> EXERCISE DESCRIPTION:
State how many lines in the entries below contain the string "kern", treating uppercase and lowercase letters as distinct. Give only the number.

> MATERIAL PROVIDED:
begin

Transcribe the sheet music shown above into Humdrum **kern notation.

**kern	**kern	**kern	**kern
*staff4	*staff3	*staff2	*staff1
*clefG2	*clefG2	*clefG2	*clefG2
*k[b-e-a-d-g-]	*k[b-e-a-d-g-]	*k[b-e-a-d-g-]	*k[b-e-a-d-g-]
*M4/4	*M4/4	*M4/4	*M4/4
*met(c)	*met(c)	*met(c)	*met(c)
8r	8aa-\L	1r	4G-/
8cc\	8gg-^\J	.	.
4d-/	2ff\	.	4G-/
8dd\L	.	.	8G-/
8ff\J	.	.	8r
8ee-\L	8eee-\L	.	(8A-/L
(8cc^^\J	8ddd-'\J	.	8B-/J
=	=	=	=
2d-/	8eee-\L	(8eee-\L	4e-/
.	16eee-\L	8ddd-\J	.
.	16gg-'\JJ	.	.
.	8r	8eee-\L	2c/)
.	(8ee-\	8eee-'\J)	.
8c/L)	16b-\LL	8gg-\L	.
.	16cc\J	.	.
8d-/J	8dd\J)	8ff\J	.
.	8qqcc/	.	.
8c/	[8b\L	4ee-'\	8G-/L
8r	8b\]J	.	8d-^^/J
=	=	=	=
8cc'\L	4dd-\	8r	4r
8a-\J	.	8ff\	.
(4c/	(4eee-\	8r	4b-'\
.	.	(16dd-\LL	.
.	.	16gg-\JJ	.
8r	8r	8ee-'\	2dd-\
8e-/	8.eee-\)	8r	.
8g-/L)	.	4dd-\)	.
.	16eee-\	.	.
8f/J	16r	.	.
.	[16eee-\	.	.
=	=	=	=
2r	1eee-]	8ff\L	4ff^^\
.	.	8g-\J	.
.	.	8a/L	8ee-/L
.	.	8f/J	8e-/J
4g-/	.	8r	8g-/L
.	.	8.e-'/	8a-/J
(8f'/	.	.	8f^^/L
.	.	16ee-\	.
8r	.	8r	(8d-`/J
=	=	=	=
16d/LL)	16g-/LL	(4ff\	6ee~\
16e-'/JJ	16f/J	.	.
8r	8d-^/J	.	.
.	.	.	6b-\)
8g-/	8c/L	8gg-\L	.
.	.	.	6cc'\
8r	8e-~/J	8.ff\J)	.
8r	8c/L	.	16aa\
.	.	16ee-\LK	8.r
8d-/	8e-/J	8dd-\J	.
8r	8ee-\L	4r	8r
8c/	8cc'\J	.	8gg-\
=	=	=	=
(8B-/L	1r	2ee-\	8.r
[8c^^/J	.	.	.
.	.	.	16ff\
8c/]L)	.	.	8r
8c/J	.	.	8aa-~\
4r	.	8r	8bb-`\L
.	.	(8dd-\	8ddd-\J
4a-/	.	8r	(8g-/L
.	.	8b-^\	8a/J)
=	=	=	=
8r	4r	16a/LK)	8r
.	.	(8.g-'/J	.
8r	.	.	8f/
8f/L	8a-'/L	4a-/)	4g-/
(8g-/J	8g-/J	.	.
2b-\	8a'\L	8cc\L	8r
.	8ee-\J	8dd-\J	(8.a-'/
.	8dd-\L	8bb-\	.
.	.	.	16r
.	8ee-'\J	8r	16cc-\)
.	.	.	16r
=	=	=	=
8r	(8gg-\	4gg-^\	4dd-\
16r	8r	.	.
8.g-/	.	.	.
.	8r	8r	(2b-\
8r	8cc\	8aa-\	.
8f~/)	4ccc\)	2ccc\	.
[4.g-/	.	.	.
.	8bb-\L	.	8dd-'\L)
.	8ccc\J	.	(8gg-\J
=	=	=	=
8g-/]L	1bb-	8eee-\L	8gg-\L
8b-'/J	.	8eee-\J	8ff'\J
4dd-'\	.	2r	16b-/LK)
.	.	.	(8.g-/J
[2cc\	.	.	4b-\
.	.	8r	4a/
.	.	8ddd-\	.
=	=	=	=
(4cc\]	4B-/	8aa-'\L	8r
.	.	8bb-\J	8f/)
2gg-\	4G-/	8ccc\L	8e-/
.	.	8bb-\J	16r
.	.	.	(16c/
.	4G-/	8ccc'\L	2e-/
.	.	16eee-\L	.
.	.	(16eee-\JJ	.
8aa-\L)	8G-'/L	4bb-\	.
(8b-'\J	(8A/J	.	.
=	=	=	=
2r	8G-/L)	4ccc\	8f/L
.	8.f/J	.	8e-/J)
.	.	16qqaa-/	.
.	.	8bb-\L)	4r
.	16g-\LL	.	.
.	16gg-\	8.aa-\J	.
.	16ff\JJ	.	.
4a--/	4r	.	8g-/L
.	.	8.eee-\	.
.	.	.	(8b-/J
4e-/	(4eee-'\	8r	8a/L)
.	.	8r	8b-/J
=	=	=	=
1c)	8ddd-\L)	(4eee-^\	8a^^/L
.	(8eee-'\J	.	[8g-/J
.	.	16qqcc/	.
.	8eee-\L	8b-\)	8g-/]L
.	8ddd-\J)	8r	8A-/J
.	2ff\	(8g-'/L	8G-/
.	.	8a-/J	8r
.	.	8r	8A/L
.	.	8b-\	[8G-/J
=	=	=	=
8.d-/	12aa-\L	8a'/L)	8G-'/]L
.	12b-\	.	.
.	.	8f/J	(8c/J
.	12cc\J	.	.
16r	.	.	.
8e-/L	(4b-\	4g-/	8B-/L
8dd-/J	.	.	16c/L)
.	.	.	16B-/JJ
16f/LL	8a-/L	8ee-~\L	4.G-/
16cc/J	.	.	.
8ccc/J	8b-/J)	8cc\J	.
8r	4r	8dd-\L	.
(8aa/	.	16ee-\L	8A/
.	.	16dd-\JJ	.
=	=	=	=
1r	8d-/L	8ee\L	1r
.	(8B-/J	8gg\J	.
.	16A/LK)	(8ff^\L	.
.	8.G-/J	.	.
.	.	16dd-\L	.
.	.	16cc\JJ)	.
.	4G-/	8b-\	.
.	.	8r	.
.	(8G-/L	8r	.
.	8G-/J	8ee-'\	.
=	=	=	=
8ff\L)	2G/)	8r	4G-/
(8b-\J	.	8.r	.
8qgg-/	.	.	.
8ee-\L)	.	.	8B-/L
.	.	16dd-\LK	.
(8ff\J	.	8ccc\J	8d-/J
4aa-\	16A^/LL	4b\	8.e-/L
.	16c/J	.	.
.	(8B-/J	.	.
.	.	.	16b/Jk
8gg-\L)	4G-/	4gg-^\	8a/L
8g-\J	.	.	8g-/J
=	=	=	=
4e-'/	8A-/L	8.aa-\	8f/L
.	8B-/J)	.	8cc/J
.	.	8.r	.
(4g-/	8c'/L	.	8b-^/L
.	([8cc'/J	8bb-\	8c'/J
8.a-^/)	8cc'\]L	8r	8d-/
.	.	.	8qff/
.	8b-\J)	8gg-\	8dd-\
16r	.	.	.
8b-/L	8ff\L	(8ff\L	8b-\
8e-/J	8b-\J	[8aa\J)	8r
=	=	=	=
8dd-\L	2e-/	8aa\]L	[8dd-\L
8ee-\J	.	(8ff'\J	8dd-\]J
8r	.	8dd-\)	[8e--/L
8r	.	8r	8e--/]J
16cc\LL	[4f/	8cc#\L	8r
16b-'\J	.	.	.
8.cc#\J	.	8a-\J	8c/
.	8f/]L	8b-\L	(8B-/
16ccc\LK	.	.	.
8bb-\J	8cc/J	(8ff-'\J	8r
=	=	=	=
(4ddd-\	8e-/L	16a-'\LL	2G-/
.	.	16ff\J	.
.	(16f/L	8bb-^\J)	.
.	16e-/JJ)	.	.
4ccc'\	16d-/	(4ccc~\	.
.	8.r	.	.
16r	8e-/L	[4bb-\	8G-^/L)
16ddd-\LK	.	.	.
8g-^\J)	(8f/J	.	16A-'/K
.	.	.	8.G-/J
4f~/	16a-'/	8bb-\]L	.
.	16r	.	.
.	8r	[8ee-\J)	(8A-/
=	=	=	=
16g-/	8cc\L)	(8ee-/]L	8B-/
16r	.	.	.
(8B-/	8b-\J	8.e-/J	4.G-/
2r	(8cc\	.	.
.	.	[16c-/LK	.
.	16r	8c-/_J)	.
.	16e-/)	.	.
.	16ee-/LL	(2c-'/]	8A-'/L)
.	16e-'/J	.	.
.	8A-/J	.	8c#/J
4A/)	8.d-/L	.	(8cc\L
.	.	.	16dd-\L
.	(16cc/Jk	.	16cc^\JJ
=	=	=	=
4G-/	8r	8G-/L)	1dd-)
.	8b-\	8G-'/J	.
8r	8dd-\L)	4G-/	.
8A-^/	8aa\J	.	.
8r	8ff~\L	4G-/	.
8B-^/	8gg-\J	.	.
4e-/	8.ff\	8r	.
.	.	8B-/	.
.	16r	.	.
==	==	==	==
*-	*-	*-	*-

end

> ANSWER TO THE PROBLEM:
2